[Object transformation records]
• • • • • • •

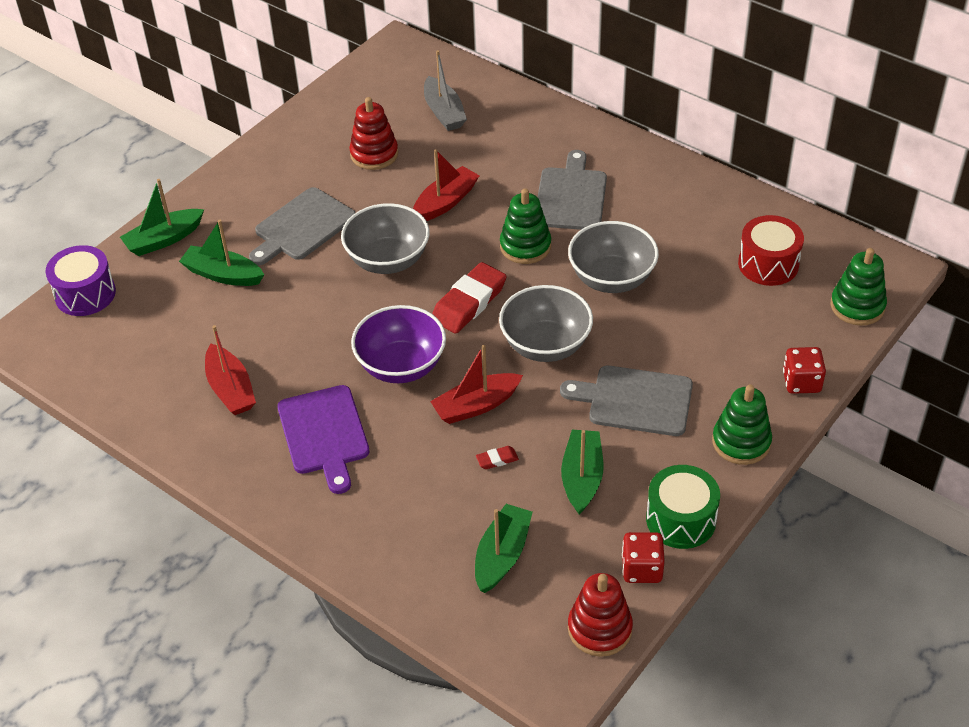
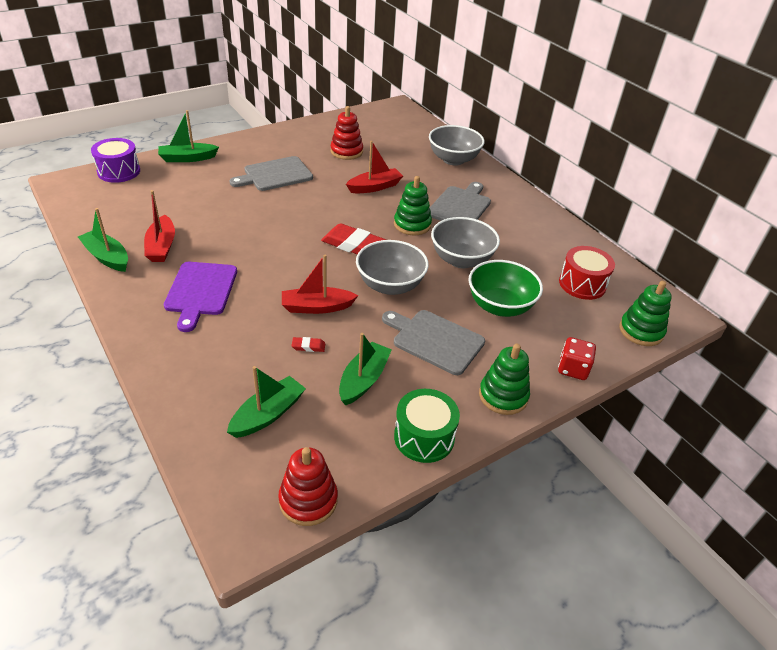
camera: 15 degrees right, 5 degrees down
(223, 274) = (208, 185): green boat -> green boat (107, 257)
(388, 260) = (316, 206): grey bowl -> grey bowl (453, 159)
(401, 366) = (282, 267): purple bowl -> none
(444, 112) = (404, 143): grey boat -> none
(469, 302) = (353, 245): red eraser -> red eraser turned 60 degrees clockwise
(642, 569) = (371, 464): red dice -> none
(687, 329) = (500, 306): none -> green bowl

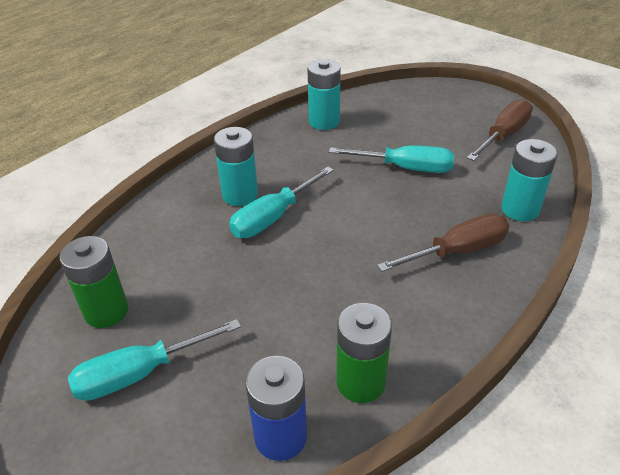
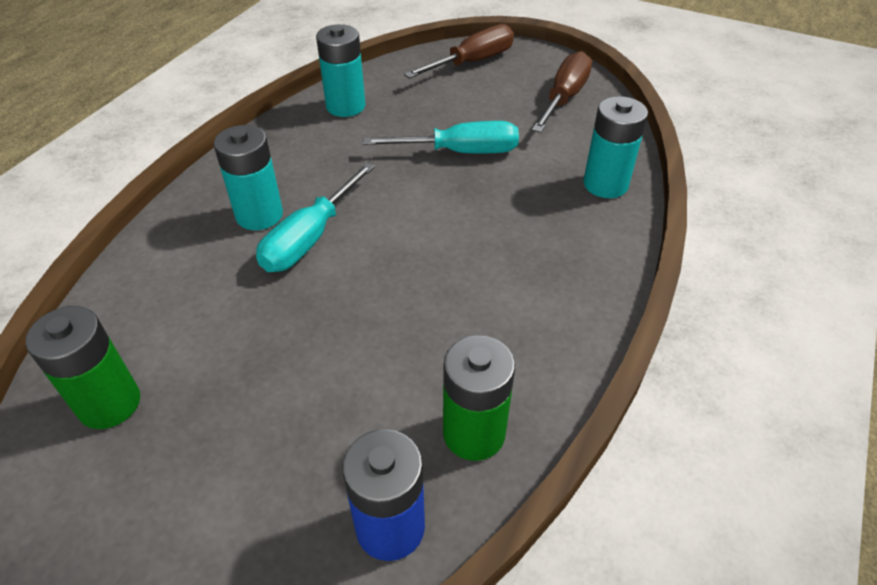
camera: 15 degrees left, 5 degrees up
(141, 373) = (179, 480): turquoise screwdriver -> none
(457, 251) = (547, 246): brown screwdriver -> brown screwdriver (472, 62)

• • • • • • •

» **Aim of the task**: Set down each line from the line containing "(141, 373) = (179, 480): turquoise" through the final line of the data, exactly and with nothing added.

» **Solution**:
(141, 373) = (179, 480): turquoise screwdriver -> none
(457, 251) = (547, 246): brown screwdriver -> brown screwdriver (472, 62)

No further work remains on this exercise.